▶ GIVEN DATA
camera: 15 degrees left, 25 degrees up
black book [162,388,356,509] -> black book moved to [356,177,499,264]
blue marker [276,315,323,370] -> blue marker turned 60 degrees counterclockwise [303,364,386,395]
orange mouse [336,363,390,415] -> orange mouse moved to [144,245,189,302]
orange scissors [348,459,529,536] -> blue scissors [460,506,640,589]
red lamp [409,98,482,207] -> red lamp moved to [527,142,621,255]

---

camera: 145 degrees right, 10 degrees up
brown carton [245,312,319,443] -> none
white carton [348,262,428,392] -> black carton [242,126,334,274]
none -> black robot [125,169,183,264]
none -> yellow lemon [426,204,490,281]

▶ WHAT NEEDS TO BE DONE
Using the material above, transcribe exactly the lines from the line with "brown carton [245,312,319,443] -> none" to the line with "none -> yellow lemon [426,204,490,281]"; both count, and nothing else goes in.

▶ EXERCISE OUTPUT
brown carton [245,312,319,443] -> none
white carton [348,262,428,392] -> black carton [242,126,334,274]
none -> black robot [125,169,183,264]
none -> yellow lemon [426,204,490,281]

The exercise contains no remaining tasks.